• **Task to carry out**
Copy out every line of the data below with no changes at all.

• **Supplied information**

════════

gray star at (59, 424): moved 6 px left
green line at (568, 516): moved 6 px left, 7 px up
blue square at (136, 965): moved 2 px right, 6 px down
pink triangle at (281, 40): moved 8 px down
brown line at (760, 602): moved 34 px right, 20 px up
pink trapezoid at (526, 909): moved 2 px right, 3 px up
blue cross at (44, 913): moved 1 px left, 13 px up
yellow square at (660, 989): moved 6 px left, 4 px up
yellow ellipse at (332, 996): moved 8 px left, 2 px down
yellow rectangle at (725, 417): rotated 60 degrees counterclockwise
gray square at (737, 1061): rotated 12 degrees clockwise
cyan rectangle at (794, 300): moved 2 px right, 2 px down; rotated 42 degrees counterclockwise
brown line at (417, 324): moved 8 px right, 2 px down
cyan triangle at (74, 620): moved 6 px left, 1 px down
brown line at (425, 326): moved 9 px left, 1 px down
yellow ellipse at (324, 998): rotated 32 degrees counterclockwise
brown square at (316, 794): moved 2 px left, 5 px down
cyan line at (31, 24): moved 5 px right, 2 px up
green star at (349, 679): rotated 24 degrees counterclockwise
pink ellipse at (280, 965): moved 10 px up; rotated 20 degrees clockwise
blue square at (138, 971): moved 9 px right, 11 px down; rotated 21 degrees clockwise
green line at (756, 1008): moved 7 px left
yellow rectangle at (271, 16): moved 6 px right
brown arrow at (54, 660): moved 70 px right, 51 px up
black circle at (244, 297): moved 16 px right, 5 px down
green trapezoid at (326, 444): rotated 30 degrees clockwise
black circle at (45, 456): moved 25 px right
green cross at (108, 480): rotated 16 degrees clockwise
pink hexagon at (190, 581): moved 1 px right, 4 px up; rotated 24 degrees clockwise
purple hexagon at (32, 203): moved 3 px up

════════

• **Answer to the problem**
gray star at (59, 424): moved 6 px left
green line at (568, 516): moved 6 px left, 7 px up
blue square at (136, 965): moved 2 px right, 6 px down
pink triangle at (281, 40): moved 8 px down
brown line at (760, 602): moved 34 px right, 20 px up
pink trapezoid at (526, 909): moved 2 px right, 3 px up
blue cross at (44, 913): moved 1 px left, 13 px up
yellow square at (660, 989): moved 6 px left, 4 px up
yellow ellipse at (332, 996): moved 8 px left, 2 px down
yellow rectangle at (725, 417): rotated 60 degrees counterclockwise
gray square at (737, 1061): rotated 12 degrees clockwise
cyan rectangle at (794, 300): moved 2 px right, 2 px down; rotated 42 degrees counterclockwise
brown line at (417, 324): moved 8 px right, 2 px down
cyan triangle at (74, 620): moved 6 px left, 1 px down
brown line at (425, 326): moved 9 px left, 1 px down
yellow ellipse at (324, 998): rotated 32 degrees counterclockwise
brown square at (316, 794): moved 2 px left, 5 px down
cyan line at (31, 24): moved 5 px right, 2 px up
green star at (349, 679): rotated 24 degrees counterclockwise
pink ellipse at (280, 965): moved 10 px up; rotated 20 degrees clockwise
blue square at (138, 971): moved 9 px right, 11 px down; rotated 21 degrees clockwise
green line at (756, 1008): moved 7 px left
yellow rectangle at (271, 16): moved 6 px right
brown arrow at (54, 660): moved 70 px right, 51 px up
black circle at (244, 297): moved 16 px right, 5 px down
green trapezoid at (326, 444): rotated 30 degrees clockwise
black circle at (45, 456): moved 25 px right
green cross at (108, 480): rotated 16 degrees clockwise
pink hexagon at (190, 581): moved 1 px right, 4 px up; rotated 24 degrees clockwise
purple hexagon at (32, 203): moved 3 px up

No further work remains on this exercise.